To do.
Extract the lines from the first line of the records below through the line containing "D8: schottky MBR340", inclusive, and reproduce them exactly as written.

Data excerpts
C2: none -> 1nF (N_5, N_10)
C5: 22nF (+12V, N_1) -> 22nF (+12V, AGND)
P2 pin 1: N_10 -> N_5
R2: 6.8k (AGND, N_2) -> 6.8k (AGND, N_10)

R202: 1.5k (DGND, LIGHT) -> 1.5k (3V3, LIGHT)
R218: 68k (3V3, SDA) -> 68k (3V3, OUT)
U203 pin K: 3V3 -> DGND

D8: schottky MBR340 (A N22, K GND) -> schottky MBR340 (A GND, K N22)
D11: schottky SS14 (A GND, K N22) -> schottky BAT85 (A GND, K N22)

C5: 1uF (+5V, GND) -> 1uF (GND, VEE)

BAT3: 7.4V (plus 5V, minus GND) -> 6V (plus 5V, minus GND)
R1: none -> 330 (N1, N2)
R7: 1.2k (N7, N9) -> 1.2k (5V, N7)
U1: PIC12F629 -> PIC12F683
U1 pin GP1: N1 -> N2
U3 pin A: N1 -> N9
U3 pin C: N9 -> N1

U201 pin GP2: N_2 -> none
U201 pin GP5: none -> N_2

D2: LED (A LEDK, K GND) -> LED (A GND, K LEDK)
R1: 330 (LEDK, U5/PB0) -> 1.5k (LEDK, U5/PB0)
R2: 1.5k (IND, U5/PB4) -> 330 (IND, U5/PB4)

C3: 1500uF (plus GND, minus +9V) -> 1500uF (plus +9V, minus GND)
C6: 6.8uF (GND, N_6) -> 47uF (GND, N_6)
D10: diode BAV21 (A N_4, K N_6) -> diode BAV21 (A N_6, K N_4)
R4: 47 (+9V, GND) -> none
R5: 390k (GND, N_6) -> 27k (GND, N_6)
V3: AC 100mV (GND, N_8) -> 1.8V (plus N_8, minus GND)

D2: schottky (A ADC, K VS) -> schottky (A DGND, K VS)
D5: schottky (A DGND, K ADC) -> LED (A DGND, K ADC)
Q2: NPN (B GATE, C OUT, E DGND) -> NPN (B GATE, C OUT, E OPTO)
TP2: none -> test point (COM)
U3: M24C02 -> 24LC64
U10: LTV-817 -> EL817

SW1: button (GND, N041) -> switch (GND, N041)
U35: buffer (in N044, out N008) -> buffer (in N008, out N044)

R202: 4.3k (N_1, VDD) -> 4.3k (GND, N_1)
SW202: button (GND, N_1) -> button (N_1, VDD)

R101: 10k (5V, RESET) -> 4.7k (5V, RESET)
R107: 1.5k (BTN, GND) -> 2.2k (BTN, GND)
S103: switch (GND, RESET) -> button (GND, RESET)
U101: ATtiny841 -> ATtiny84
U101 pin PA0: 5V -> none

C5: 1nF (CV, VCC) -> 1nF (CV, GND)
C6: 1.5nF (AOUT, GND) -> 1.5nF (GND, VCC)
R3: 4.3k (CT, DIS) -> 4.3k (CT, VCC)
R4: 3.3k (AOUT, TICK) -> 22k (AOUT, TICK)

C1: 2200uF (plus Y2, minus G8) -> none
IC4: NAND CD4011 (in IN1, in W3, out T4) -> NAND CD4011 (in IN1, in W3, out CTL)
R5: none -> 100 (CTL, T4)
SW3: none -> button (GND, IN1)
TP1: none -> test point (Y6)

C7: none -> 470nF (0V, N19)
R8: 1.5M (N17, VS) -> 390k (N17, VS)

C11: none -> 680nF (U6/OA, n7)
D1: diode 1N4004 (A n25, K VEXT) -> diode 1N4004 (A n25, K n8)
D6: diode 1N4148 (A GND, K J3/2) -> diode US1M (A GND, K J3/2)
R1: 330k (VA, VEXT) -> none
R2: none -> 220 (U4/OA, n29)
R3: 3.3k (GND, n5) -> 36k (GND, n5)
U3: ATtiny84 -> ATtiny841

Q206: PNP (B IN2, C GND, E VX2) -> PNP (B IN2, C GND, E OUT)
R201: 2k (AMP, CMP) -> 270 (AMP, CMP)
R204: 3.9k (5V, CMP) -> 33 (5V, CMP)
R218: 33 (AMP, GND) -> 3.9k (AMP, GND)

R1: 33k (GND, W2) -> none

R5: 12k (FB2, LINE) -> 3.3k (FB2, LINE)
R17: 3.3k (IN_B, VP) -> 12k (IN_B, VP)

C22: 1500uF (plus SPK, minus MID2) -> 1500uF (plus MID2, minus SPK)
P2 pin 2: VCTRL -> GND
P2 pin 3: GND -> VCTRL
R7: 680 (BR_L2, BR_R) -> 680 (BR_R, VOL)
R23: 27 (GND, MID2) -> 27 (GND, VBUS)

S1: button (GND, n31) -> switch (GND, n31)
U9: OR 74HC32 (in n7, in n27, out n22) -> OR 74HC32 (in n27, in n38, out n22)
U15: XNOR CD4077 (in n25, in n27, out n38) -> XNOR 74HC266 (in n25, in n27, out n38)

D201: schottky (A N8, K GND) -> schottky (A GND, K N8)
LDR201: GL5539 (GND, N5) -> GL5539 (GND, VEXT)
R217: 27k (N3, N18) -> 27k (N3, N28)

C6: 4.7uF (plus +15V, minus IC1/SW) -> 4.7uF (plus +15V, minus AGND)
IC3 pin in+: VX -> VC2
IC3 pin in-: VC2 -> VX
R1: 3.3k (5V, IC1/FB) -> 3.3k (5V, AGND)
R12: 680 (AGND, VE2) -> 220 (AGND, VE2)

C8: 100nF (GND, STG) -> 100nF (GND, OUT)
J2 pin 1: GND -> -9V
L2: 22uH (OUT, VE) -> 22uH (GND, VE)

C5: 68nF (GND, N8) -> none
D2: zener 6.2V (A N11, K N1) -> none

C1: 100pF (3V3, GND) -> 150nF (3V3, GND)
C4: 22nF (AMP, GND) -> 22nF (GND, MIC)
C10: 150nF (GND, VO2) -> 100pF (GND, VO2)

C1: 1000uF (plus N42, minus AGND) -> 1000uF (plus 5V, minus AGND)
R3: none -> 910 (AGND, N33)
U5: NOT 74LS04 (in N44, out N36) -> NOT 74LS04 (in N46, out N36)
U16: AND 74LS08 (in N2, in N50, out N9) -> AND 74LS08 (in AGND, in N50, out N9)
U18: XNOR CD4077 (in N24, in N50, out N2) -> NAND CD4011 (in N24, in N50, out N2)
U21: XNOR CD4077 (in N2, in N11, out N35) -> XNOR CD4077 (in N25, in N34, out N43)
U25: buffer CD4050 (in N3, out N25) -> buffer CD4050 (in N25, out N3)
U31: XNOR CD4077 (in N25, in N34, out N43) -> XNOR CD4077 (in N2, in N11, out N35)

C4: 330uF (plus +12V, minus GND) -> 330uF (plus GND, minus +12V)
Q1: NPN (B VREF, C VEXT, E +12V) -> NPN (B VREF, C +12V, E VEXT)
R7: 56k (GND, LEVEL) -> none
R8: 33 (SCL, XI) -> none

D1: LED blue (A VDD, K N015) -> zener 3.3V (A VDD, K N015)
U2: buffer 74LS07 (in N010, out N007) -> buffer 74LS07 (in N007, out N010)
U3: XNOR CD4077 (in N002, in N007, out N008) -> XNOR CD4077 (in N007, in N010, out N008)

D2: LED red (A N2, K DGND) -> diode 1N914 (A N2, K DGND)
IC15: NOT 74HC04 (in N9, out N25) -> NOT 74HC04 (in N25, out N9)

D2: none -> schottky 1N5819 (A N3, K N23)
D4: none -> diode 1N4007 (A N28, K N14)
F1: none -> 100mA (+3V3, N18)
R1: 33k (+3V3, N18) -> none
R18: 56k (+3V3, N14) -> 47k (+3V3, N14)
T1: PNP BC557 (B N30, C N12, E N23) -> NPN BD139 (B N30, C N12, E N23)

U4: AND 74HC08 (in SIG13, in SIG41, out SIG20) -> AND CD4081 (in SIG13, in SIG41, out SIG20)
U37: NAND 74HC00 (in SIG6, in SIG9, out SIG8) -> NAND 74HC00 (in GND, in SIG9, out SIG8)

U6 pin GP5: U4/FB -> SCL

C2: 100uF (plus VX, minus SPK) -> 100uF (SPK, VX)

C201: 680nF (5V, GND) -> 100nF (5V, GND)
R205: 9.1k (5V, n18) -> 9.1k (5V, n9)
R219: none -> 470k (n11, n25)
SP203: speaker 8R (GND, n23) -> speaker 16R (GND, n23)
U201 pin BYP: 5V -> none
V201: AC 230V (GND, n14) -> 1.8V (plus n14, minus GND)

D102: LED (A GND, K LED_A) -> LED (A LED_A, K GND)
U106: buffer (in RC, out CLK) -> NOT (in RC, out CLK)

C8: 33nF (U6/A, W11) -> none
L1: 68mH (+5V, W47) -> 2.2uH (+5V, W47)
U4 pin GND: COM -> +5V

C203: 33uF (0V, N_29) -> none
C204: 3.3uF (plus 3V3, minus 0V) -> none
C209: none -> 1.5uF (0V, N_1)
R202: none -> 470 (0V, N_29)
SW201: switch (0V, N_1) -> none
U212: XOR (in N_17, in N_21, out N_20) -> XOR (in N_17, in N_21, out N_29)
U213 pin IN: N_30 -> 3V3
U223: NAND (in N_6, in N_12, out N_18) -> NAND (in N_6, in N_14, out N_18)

Task answer.
C2: none -> 1nF (N_5, N_10)
C5: 22nF (+12V, N_1) -> 22nF (+12V, AGND)
P2 pin 1: N_10 -> N_5
R2: 6.8k (AGND, N_2) -> 6.8k (AGND, N_10)

R202: 1.5k (DGND, LIGHT) -> 1.5k (3V3, LIGHT)
R218: 68k (3V3, SDA) -> 68k (3V3, OUT)
U203 pin K: 3V3 -> DGND

D8: schottky MBR340 (A N22, K GND) -> schottky MBR340 (A GND, K N22)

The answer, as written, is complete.